Segment Open
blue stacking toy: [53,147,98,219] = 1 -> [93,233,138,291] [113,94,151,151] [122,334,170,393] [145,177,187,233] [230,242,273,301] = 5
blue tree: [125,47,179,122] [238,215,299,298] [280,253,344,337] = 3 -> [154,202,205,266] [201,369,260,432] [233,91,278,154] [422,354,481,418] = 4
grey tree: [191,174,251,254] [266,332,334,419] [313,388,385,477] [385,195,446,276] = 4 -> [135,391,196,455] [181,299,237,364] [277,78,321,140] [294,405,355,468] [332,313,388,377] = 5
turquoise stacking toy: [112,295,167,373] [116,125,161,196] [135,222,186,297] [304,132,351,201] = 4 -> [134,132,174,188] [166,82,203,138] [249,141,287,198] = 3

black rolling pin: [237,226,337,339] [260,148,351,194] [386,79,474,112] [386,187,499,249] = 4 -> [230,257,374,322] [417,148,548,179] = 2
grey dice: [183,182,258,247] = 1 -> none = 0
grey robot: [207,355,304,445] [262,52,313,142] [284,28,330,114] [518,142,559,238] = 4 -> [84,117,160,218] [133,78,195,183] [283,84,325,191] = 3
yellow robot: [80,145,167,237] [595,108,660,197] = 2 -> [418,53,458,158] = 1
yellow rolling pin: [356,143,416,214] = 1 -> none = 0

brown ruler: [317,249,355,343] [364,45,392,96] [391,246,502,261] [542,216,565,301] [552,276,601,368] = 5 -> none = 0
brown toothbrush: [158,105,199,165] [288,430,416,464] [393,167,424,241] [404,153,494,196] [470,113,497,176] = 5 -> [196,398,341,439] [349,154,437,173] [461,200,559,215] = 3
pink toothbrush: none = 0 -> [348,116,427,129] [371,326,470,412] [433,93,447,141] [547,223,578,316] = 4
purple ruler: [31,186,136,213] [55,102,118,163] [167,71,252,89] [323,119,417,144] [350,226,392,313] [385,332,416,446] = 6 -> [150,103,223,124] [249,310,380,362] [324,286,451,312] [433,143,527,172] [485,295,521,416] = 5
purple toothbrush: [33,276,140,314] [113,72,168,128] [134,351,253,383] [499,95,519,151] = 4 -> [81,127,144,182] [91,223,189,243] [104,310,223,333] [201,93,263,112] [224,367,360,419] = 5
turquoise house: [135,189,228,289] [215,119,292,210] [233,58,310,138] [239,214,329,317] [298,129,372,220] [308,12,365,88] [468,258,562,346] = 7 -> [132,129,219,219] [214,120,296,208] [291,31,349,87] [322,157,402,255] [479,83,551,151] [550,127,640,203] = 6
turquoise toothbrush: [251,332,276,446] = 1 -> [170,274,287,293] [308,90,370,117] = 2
Segment Closed
Copy the entire listing above, line for line, exactly.

*Answer space*
blue stacking toy: [53,147,98,219] = 1 -> [93,233,138,291] [113,94,151,151] [122,334,170,393] [145,177,187,233] [230,242,273,301] = 5
blue tree: [125,47,179,122] [238,215,299,298] [280,253,344,337] = 3 -> [154,202,205,266] [201,369,260,432] [233,91,278,154] [422,354,481,418] = 4
grey tree: [191,174,251,254] [266,332,334,419] [313,388,385,477] [385,195,446,276] = 4 -> [135,391,196,455] [181,299,237,364] [277,78,321,140] [294,405,355,468] [332,313,388,377] = 5
turquoise stacking toy: [112,295,167,373] [116,125,161,196] [135,222,186,297] [304,132,351,201] = 4 -> [134,132,174,188] [166,82,203,138] [249,141,287,198] = 3

black rolling pin: [237,226,337,339] [260,148,351,194] [386,79,474,112] [386,187,499,249] = 4 -> [230,257,374,322] [417,148,548,179] = 2
grey dice: [183,182,258,247] = 1 -> none = 0
grey robot: [207,355,304,445] [262,52,313,142] [284,28,330,114] [518,142,559,238] = 4 -> [84,117,160,218] [133,78,195,183] [283,84,325,191] = 3
yellow robot: [80,145,167,237] [595,108,660,197] = 2 -> [418,53,458,158] = 1
yellow rolling pin: [356,143,416,214] = 1 -> none = 0

brown ruler: [317,249,355,343] [364,45,392,96] [391,246,502,261] [542,216,565,301] [552,276,601,368] = 5 -> none = 0
brown toothbrush: [158,105,199,165] [288,430,416,464] [393,167,424,241] [404,153,494,196] [470,113,497,176] = 5 -> [196,398,341,439] [349,154,437,173] [461,200,559,215] = 3
pink toothbrush: none = 0 -> [348,116,427,129] [371,326,470,412] [433,93,447,141] [547,223,578,316] = 4
purple ruler: [31,186,136,213] [55,102,118,163] [167,71,252,89] [323,119,417,144] [350,226,392,313] [385,332,416,446] = 6 -> [150,103,223,124] [249,310,380,362] [324,286,451,312] [433,143,527,172] [485,295,521,416] = 5
purple toothbrush: [33,276,140,314] [113,72,168,128] [134,351,253,383] [499,95,519,151] = 4 -> [81,127,144,182] [91,223,189,243] [104,310,223,333] [201,93,263,112] [224,367,360,419] = 5
turquoise house: [135,189,228,289] [215,119,292,210] [233,58,310,138] [239,214,329,317] [298,129,372,220] [308,12,365,88] [468,258,562,346] = 7 -> [132,129,219,219] [214,120,296,208] [291,31,349,87] [322,157,402,255] [479,83,551,151] [550,127,640,203] = 6
turquoise toothbrush: [251,332,276,446] = 1 -> [170,274,287,293] [308,90,370,117] = 2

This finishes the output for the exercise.